--- MATERIAL FOR THIS TASK Enclosed Below ---
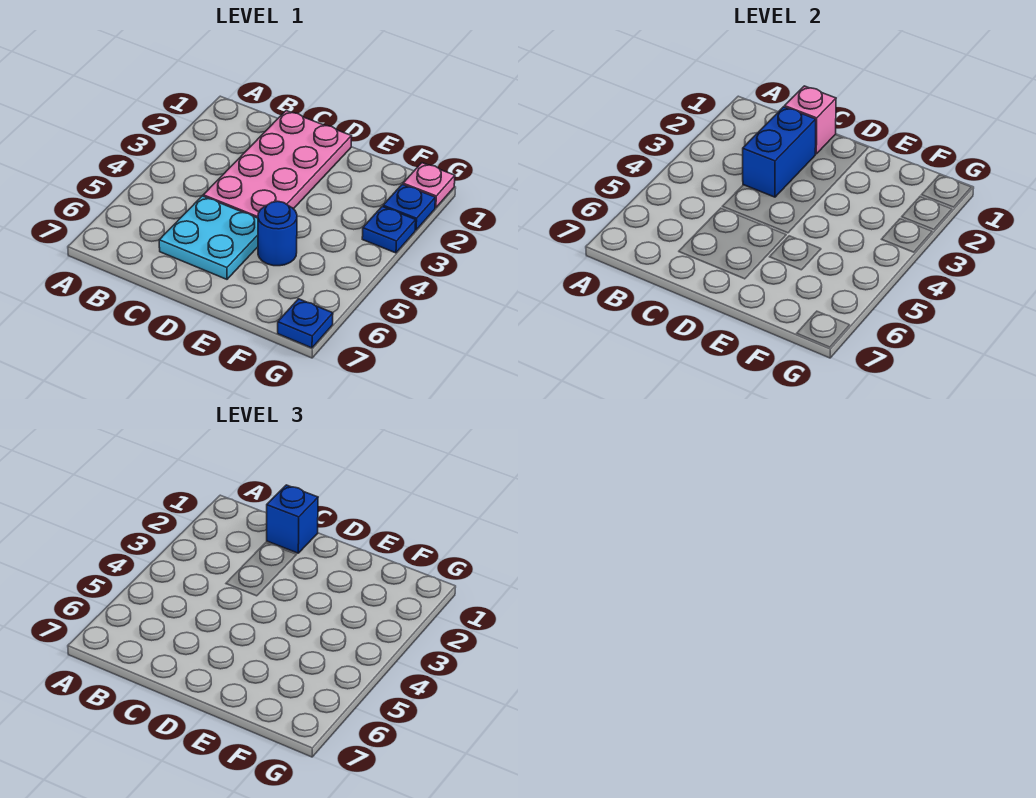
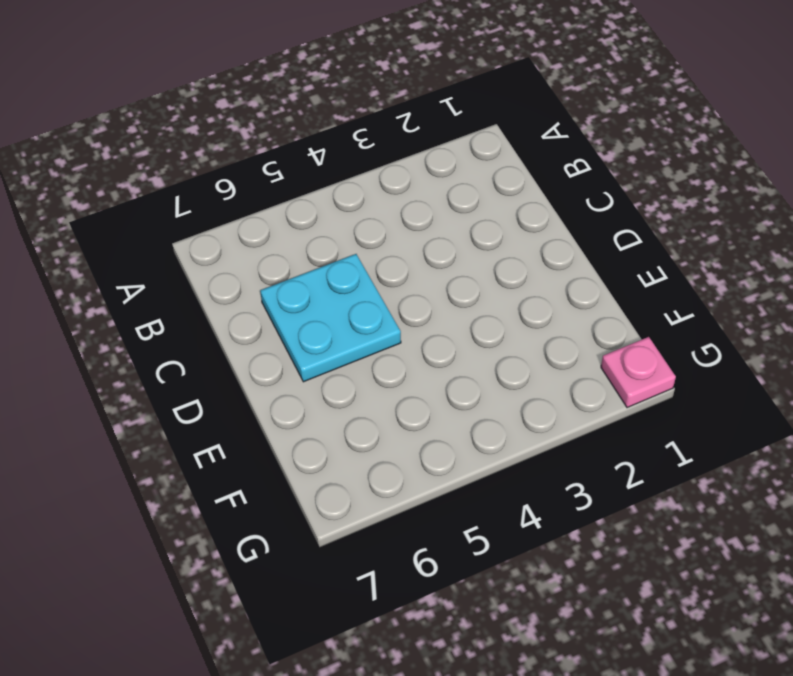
none -> pink plate C1:D4 level 1
none -> blue round brick E5 level 1

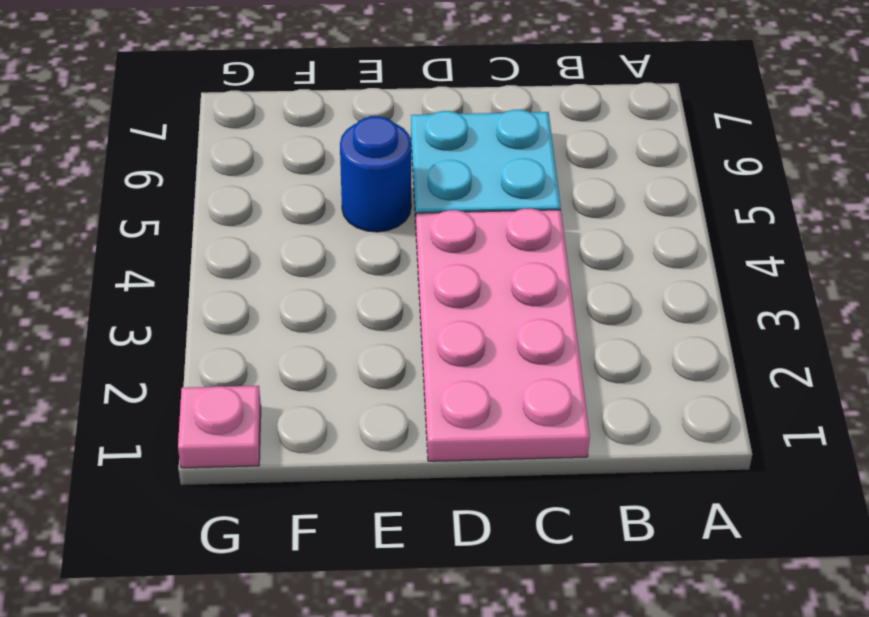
none -> blue plate G2 level 1
none -> blue plate G3 level 1

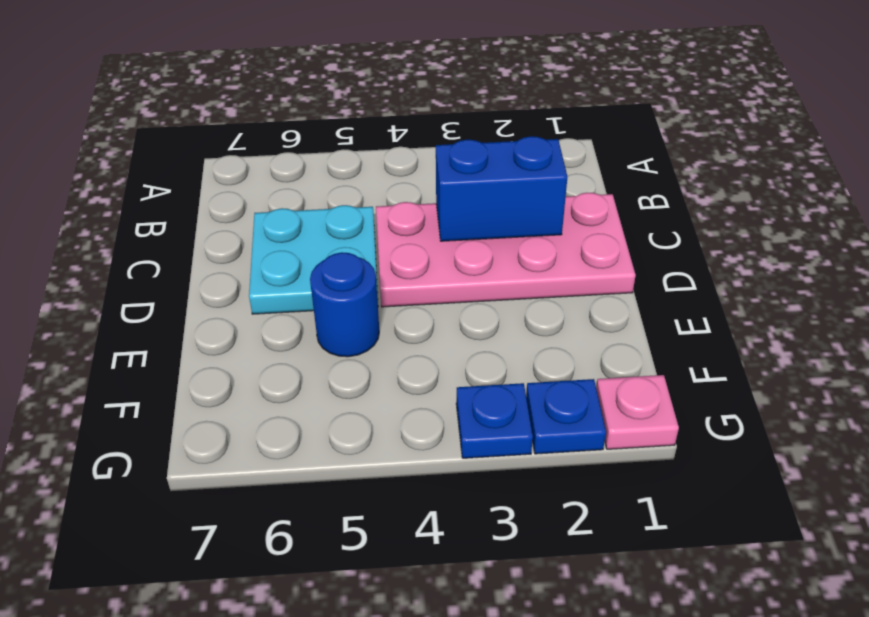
none -> blue plate G7 level 1
none -> pink brick C1 level 2

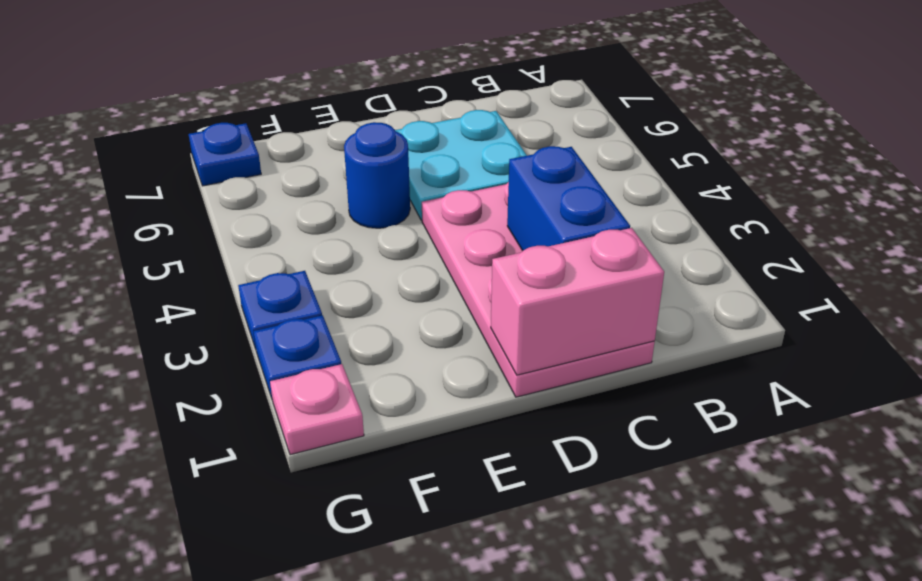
pink brick C1:D1 level 2 -> pink brick C1 level 2
none -> blue brick C1 level 3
--- End of Enclosed MATERIAL FOR THIS TASK ---
_DESCRIPTION OF THE TASK_:
From the line containing "none -> pink brick C1 level 2" through the last line of the records, both included, output those lines exactly and nothing else; skip the pictures.

_PROBLEM SOLUTION_:
none -> pink brick C1 level 2

pink brick C1:D1 level 2 -> pink brick C1 level 2
none -> blue brick C1 level 3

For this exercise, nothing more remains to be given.